┏━━

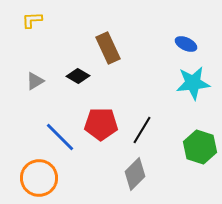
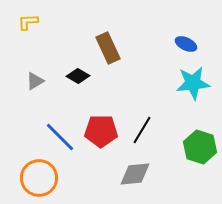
yellow L-shape: moved 4 px left, 2 px down
red pentagon: moved 7 px down
gray diamond: rotated 40 degrees clockwise
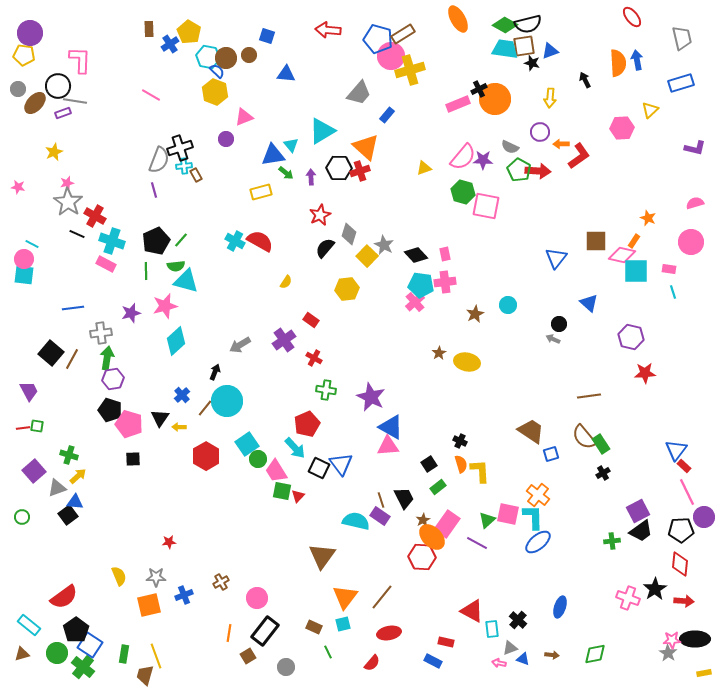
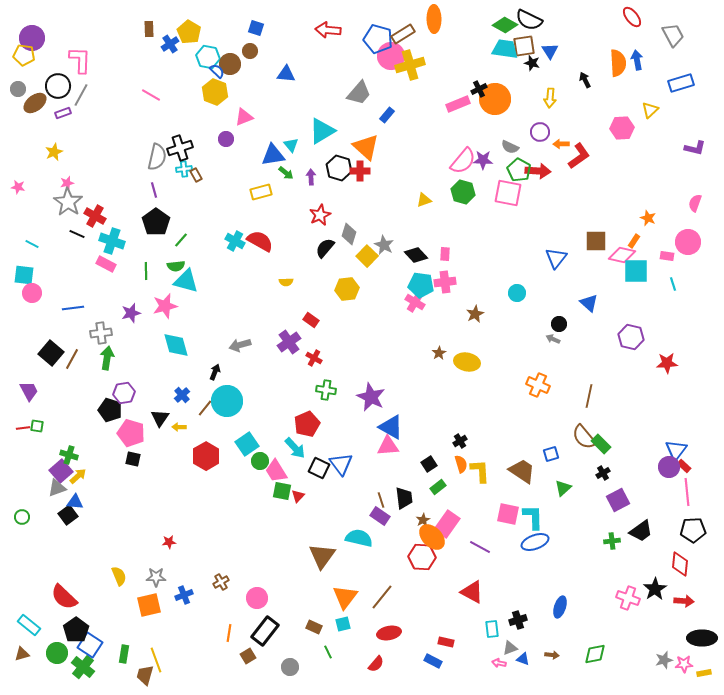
orange ellipse at (458, 19): moved 24 px left; rotated 28 degrees clockwise
black semicircle at (528, 24): moved 1 px right, 4 px up; rotated 40 degrees clockwise
purple circle at (30, 33): moved 2 px right, 5 px down
blue square at (267, 36): moved 11 px left, 8 px up
gray trapezoid at (682, 38): moved 9 px left, 3 px up; rotated 15 degrees counterclockwise
blue triangle at (550, 51): rotated 42 degrees counterclockwise
brown circle at (249, 55): moved 1 px right, 4 px up
brown circle at (226, 58): moved 4 px right, 6 px down
yellow cross at (410, 70): moved 5 px up
gray line at (75, 101): moved 6 px right, 6 px up; rotated 70 degrees counterclockwise
brown ellipse at (35, 103): rotated 10 degrees clockwise
pink semicircle at (463, 157): moved 4 px down
gray semicircle at (159, 160): moved 2 px left, 3 px up; rotated 8 degrees counterclockwise
cyan cross at (184, 166): moved 3 px down
black hexagon at (339, 168): rotated 15 degrees clockwise
yellow triangle at (424, 168): moved 32 px down
red cross at (360, 171): rotated 18 degrees clockwise
pink semicircle at (695, 203): rotated 54 degrees counterclockwise
pink square at (486, 206): moved 22 px right, 13 px up
black pentagon at (156, 241): moved 19 px up; rotated 12 degrees counterclockwise
pink circle at (691, 242): moved 3 px left
pink rectangle at (445, 254): rotated 16 degrees clockwise
pink circle at (24, 259): moved 8 px right, 34 px down
pink rectangle at (669, 269): moved 2 px left, 13 px up
yellow semicircle at (286, 282): rotated 56 degrees clockwise
cyan line at (673, 292): moved 8 px up
pink cross at (415, 302): rotated 18 degrees counterclockwise
cyan circle at (508, 305): moved 9 px right, 12 px up
purple cross at (284, 340): moved 5 px right, 2 px down
cyan diamond at (176, 341): moved 4 px down; rotated 64 degrees counterclockwise
gray arrow at (240, 345): rotated 15 degrees clockwise
red star at (645, 373): moved 22 px right, 10 px up
purple hexagon at (113, 379): moved 11 px right, 14 px down
brown line at (589, 396): rotated 70 degrees counterclockwise
pink pentagon at (129, 424): moved 2 px right, 9 px down
brown trapezoid at (531, 431): moved 9 px left, 40 px down
black cross at (460, 441): rotated 32 degrees clockwise
green rectangle at (601, 444): rotated 12 degrees counterclockwise
black square at (133, 459): rotated 14 degrees clockwise
green circle at (258, 459): moved 2 px right, 2 px down
purple square at (34, 471): moved 27 px right
pink line at (687, 492): rotated 20 degrees clockwise
orange cross at (538, 495): moved 110 px up; rotated 15 degrees counterclockwise
black trapezoid at (404, 498): rotated 20 degrees clockwise
purple square at (638, 511): moved 20 px left, 11 px up
purple circle at (704, 517): moved 35 px left, 50 px up
green triangle at (487, 520): moved 76 px right, 32 px up
cyan semicircle at (356, 521): moved 3 px right, 17 px down
black pentagon at (681, 530): moved 12 px right
blue ellipse at (538, 542): moved 3 px left; rotated 20 degrees clockwise
purple line at (477, 543): moved 3 px right, 4 px down
red semicircle at (64, 597): rotated 80 degrees clockwise
red triangle at (472, 611): moved 19 px up
black cross at (518, 620): rotated 30 degrees clockwise
black ellipse at (695, 639): moved 7 px right, 1 px up
pink star at (672, 640): moved 12 px right, 24 px down
gray star at (668, 653): moved 4 px left, 7 px down; rotated 24 degrees clockwise
yellow line at (156, 656): moved 4 px down
red semicircle at (372, 663): moved 4 px right, 1 px down
gray circle at (286, 667): moved 4 px right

┗━━

GIVEN INSTRUCTION:
Reproduce the records word for word from the beginning up to and including the line containing "gray diamond: rotated 40 degrees clockwise", and leave the pictures out.

COMPLETE OUTPUT:
yellow L-shape: moved 4 px left, 2 px down
red pentagon: moved 7 px down
gray diamond: rotated 40 degrees clockwise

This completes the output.